* **WORK ORDER**
Return the listing below exactly. Leave its pictures out.

==== RECORDS TO PROCESS ====

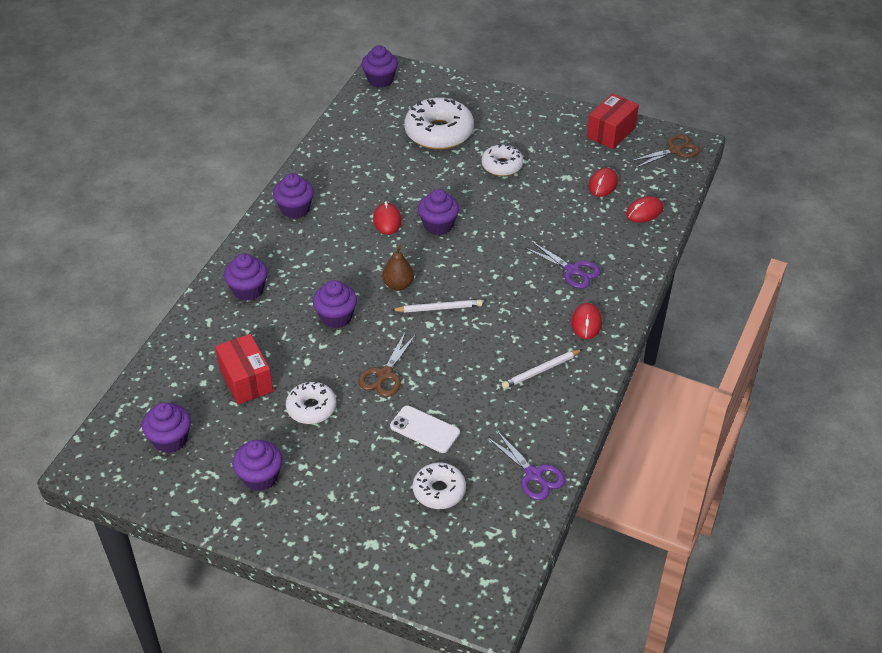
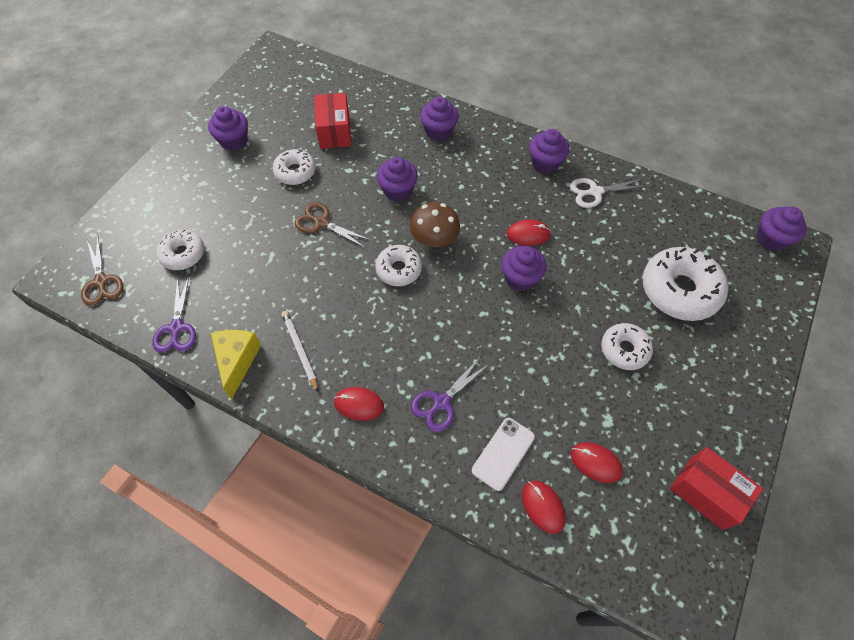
camera: 95 degrees right, 15 degrees up
(170, 439) = (285, 91): purple cupcake -> none
(246, 380) = (335, 131): red box -> red box turned 75 degrees counterclockwise
(332, 176) = (595, 192): none -> white scissors
(398, 285) = (434, 239): brown pear -> brown mushroom
(424, 429) = (251, 248): white phone -> white phone (503, 453)
(438, 308) = (399, 269): white pencil -> white donut
(533, 474) = (176, 328): purple scissors -> purple scissors turned 60 degrees counterclockwise
(561, 416) = (237, 361): none -> yellow cheese
(674, 150) = (676, 578): brown scissors -> brown scissors (101, 281)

====

* **RESPONSE FOR THIS EXERCISE**
camera: 95 degrees right, 15 degrees up
(170, 439) = (285, 91): purple cupcake -> none
(246, 380) = (335, 131): red box -> red box turned 75 degrees counterclockwise
(332, 176) = (595, 192): none -> white scissors
(398, 285) = (434, 239): brown pear -> brown mushroom
(424, 429) = (251, 248): white phone -> white phone (503, 453)
(438, 308) = (399, 269): white pencil -> white donut
(533, 474) = (176, 328): purple scissors -> purple scissors turned 60 degrees counterclockwise
(561, 416) = (237, 361): none -> yellow cheese
(674, 150) = (676, 578): brown scissors -> brown scissors (101, 281)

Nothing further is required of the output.